[DATA EXTRACTS — start]
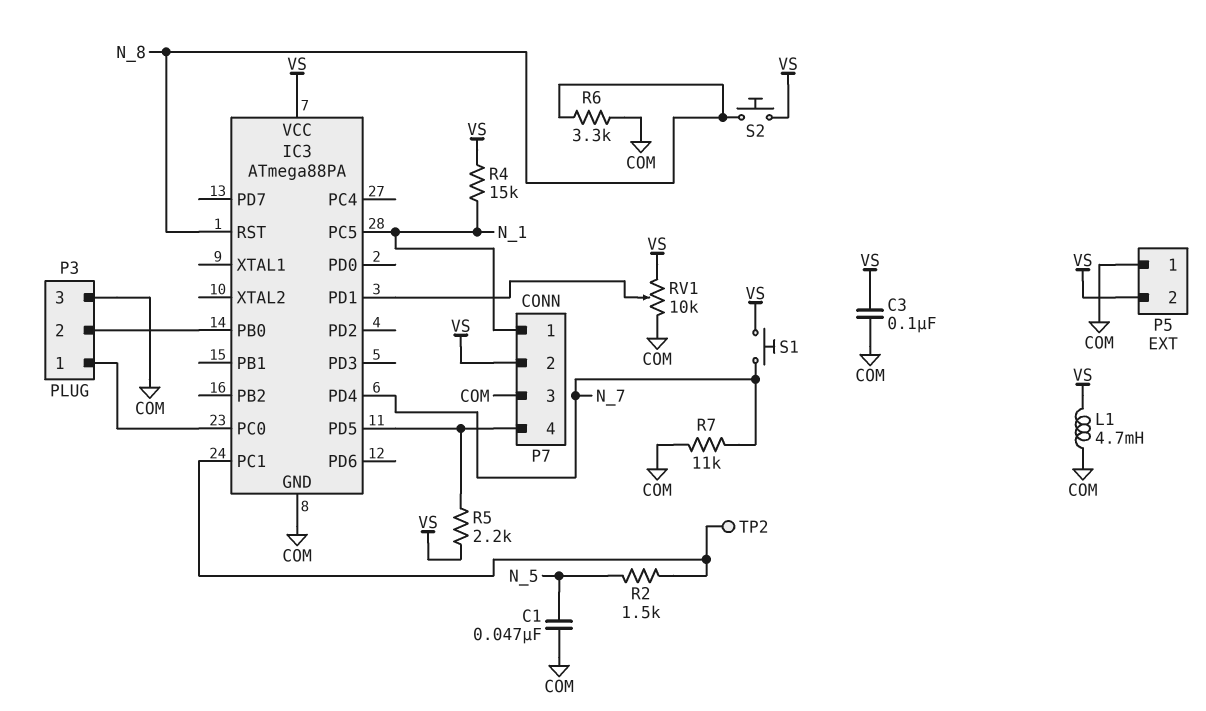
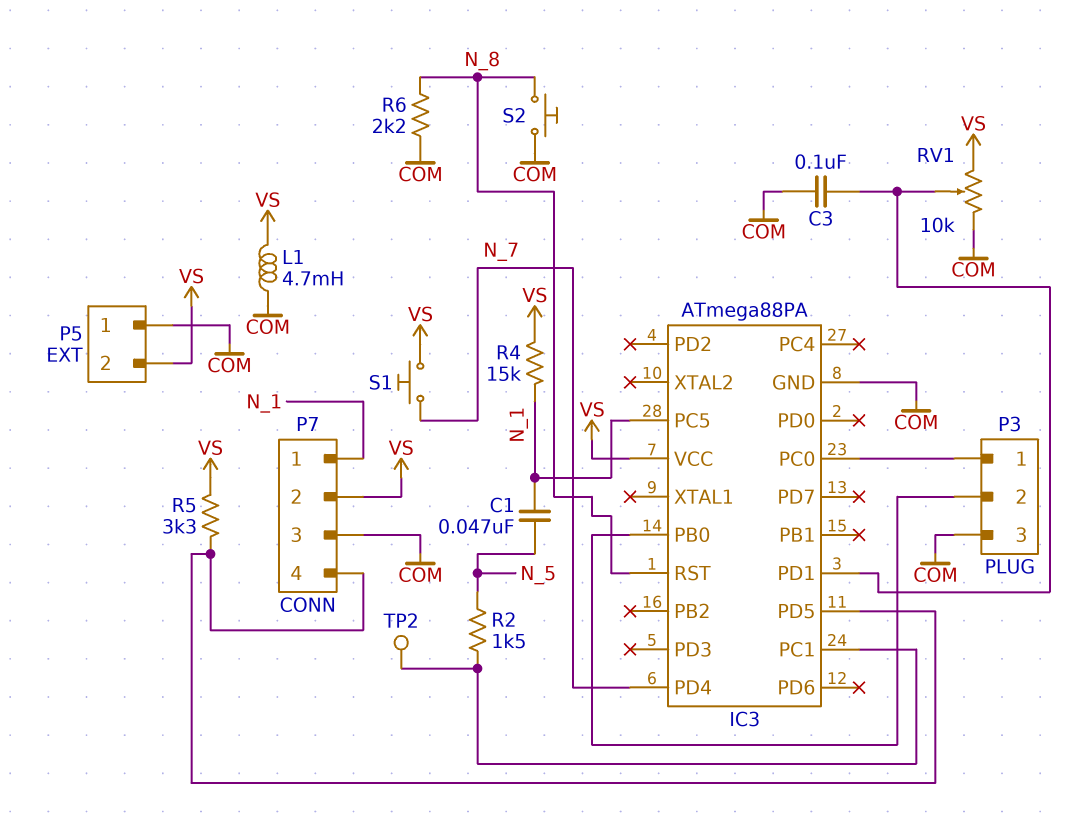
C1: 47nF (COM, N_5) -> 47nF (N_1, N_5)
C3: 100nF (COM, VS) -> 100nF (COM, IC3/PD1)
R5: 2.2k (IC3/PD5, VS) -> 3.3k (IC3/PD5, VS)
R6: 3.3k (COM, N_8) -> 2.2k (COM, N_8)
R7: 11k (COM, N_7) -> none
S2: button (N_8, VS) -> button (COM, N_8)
[DATA EXTRACTS — finish]
[DATA EXTRACTS — start]
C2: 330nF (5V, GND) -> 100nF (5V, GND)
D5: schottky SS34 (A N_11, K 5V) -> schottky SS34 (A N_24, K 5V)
[DATA EXTRACTS — finish]
▶ _EXERCISE OBJECTIVE_
Of the entries above, transcribe exactly those lines that fall between the line containing "C1: 47nF (COM, N_5) -> 47nF (N_1, N_5)" and the line containing "S2: button (N_8, VS) -> button (COM, N_8)", together with those two lines.

▶ _WRITTEN ANSWER_
C1: 47nF (COM, N_5) -> 47nF (N_1, N_5)
C3: 100nF (COM, VS) -> 100nF (COM, IC3/PD1)
R5: 2.2k (IC3/PD5, VS) -> 3.3k (IC3/PD5, VS)
R6: 3.3k (COM, N_8) -> 2.2k (COM, N_8)
R7: 11k (COM, N_7) -> none
S2: button (N_8, VS) -> button (COM, N_8)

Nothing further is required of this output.